### To do
All the lines below need to be transcribed exactly. Pictures get left out.
(The data)
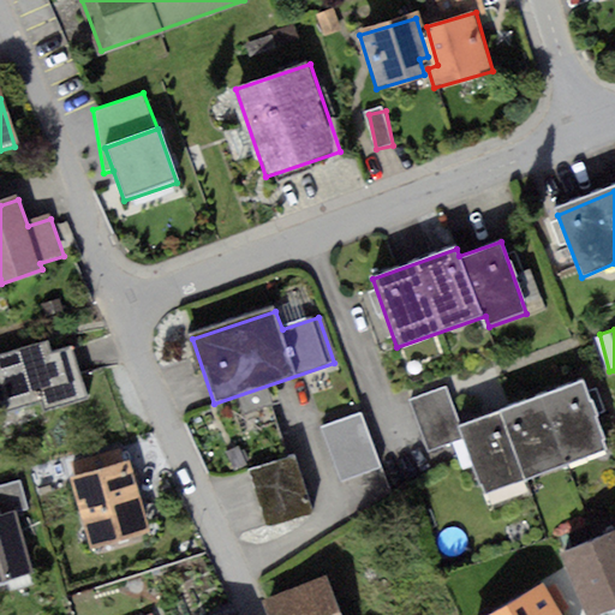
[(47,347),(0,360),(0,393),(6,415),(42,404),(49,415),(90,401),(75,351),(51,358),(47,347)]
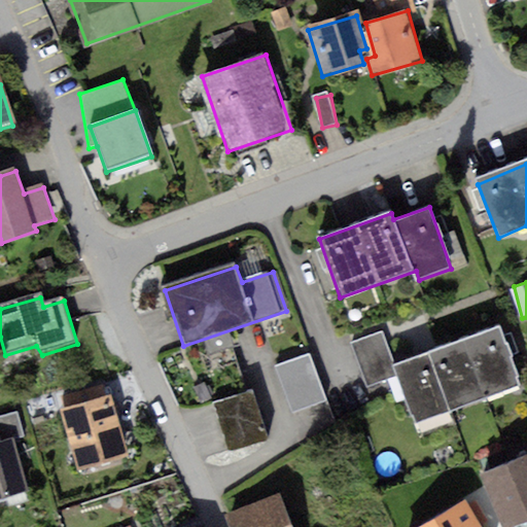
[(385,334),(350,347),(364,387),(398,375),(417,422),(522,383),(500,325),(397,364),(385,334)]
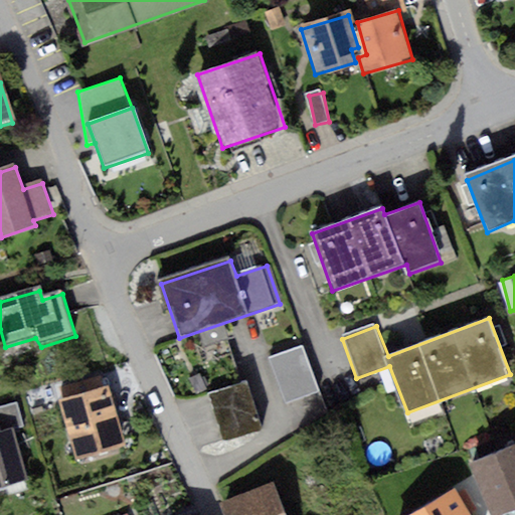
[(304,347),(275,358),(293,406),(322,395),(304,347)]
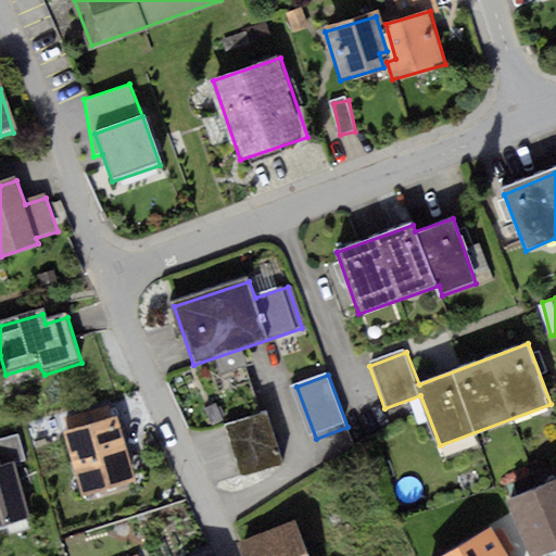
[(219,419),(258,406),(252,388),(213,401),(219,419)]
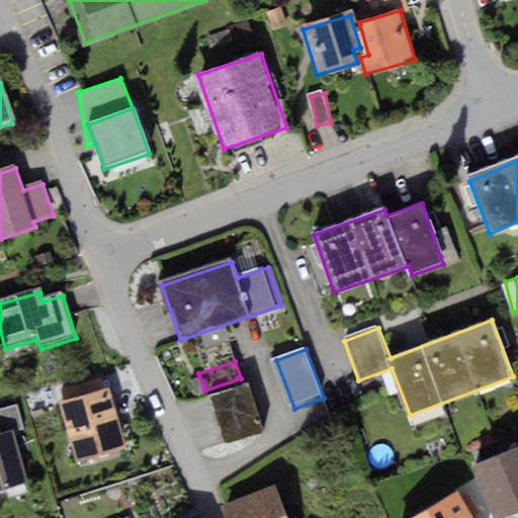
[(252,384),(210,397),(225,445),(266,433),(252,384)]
(End The data)
### Solution to this problem
[(47,347),(0,360),(0,393),(6,415),(42,404),(49,415),(90,401),(75,351),(51,358),(47,347)]
[(385,334),(350,347),(364,387),(398,375),(417,422),(522,383),(500,325),(397,364),(385,334)]
[(304,347),(275,358),(293,406),(322,395),(304,347)]
[(219,419),(258,406),(252,388),(213,401),(219,419)]
[(252,384),(210,397),(225,445),(266,433),(252,384)]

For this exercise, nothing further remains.